Start of Block

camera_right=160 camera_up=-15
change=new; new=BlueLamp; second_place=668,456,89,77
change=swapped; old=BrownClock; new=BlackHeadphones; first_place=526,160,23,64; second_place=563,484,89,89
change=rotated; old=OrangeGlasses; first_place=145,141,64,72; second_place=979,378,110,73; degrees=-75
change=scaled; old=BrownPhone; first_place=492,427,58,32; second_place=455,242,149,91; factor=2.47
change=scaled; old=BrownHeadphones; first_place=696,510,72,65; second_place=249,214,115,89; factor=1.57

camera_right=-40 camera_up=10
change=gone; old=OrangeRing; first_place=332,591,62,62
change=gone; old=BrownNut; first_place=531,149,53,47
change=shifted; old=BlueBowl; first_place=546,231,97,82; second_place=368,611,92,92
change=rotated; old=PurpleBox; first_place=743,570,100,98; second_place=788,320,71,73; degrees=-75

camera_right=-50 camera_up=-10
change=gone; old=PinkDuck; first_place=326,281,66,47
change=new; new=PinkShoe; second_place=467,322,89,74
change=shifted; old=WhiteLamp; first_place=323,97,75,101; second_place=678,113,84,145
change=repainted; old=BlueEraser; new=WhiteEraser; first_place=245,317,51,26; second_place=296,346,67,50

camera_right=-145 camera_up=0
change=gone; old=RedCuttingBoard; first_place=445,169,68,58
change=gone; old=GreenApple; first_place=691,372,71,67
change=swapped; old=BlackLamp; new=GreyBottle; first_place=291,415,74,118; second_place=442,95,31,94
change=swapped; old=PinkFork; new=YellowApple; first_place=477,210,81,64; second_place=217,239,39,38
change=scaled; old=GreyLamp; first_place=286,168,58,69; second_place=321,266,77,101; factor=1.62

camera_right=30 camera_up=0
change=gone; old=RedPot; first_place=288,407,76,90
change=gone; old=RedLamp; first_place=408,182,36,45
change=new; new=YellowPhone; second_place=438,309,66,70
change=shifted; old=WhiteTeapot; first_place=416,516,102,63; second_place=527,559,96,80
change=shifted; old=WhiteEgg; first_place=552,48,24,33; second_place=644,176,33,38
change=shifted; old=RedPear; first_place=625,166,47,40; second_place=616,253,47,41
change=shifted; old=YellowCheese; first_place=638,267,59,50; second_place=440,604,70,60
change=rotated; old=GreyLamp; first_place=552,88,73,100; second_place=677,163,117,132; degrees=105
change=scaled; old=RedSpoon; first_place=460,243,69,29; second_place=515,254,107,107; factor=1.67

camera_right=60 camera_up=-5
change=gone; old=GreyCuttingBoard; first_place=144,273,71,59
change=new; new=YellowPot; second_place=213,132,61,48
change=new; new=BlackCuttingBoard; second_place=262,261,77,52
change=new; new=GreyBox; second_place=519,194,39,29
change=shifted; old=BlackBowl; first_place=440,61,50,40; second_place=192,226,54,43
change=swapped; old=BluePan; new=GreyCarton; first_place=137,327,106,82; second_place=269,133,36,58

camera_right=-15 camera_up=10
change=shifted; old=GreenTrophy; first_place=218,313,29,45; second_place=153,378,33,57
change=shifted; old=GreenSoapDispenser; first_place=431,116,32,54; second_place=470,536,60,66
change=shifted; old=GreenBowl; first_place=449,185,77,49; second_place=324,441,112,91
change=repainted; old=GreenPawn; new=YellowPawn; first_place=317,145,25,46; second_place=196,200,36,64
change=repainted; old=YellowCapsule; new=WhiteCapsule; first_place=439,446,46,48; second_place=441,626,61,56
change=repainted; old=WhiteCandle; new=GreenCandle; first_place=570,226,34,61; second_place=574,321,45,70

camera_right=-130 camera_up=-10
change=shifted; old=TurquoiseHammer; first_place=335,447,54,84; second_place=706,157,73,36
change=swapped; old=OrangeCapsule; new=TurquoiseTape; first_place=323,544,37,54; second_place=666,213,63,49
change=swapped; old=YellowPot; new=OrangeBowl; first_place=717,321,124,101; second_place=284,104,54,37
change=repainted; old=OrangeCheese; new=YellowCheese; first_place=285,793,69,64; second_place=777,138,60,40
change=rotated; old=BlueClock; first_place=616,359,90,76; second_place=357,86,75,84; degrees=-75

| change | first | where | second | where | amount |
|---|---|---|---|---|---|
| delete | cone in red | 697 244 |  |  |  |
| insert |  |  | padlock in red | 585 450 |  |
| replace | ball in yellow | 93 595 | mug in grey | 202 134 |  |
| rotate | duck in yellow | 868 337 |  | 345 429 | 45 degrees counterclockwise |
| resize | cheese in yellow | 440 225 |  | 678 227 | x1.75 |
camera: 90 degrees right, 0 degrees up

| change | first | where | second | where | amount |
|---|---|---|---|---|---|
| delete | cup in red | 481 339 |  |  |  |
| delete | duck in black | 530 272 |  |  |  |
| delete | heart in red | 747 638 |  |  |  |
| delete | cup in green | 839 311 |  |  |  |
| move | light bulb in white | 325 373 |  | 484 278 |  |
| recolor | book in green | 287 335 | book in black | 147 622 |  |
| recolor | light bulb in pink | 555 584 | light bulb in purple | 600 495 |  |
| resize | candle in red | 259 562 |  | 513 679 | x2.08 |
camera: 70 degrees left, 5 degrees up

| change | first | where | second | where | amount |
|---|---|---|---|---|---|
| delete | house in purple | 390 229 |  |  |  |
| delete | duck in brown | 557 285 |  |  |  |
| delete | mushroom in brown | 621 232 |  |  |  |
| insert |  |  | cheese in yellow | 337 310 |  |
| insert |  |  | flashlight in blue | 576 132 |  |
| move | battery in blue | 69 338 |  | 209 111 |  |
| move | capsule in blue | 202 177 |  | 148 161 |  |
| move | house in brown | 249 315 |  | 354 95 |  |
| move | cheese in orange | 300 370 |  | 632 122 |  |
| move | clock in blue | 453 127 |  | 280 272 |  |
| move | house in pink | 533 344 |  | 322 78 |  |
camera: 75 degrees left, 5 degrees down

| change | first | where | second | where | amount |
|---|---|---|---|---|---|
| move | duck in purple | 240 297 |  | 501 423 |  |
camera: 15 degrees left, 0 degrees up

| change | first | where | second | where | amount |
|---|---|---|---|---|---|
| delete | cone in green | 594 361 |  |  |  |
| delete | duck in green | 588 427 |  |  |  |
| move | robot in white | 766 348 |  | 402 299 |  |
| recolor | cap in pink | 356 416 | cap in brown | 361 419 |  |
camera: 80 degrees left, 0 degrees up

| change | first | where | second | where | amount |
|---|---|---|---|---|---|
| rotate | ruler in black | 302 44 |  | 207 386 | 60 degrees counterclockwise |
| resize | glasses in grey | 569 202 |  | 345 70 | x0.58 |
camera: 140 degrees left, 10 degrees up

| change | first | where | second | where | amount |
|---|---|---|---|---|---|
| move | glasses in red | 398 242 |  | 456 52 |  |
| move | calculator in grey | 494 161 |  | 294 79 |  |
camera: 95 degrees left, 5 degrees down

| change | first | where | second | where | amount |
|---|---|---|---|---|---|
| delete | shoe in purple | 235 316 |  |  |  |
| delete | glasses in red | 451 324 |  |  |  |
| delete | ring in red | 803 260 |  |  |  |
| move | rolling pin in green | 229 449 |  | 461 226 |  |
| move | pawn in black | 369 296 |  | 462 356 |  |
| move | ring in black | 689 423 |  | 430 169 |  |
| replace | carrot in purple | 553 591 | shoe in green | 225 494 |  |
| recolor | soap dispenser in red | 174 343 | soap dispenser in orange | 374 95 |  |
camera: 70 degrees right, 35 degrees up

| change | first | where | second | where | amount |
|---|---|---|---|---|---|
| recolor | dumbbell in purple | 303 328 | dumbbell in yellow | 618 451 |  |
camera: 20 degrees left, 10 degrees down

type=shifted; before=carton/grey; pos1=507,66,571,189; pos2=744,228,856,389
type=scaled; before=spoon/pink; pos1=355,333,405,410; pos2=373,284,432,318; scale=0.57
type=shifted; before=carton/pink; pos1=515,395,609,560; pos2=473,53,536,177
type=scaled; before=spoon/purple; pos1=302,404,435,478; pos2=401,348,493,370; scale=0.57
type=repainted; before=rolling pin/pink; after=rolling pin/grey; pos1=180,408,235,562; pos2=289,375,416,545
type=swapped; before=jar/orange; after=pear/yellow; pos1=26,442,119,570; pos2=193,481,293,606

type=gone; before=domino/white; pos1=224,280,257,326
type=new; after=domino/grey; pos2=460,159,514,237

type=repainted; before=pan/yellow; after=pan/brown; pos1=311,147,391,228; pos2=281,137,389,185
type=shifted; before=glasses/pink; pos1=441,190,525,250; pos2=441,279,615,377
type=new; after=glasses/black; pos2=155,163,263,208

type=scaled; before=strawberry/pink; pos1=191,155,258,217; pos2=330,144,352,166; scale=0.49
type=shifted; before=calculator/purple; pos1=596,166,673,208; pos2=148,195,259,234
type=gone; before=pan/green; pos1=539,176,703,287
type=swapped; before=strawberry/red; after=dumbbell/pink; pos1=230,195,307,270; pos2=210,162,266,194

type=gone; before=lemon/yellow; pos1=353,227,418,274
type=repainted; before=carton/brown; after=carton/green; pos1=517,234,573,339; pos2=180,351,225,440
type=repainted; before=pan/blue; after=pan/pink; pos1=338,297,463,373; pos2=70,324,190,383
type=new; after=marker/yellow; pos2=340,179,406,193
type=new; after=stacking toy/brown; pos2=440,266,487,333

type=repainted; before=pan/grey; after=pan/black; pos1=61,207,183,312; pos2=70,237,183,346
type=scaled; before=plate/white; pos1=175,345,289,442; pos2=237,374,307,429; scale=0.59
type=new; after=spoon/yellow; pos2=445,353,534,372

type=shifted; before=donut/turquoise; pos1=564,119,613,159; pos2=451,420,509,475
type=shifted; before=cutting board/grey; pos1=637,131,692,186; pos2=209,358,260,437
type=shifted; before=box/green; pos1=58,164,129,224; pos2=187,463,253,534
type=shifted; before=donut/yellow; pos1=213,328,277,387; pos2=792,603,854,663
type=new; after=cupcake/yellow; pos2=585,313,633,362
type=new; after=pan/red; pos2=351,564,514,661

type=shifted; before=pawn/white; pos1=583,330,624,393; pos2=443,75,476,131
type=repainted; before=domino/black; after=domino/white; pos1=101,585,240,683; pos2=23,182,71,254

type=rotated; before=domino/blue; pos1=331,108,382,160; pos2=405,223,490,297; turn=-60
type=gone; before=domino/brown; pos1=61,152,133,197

End of Block

What is required
Taking the line with "type=scaled; before=spoon/pink; pos1=355,333,405,410;" as the first and the line with "type=scaled; before=spoon/purple; pos1=302,404,435,478;" as the last, retype that stretch of the data above exactly, with no other lines.

Output below
type=scaled; before=spoon/pink; pos1=355,333,405,410; pos2=373,284,432,318; scale=0.57
type=shifted; before=carton/pink; pos1=515,395,609,560; pos2=473,53,536,177
type=scaled; before=spoon/purple; pos1=302,404,435,478; pos2=401,348,493,370; scale=0.57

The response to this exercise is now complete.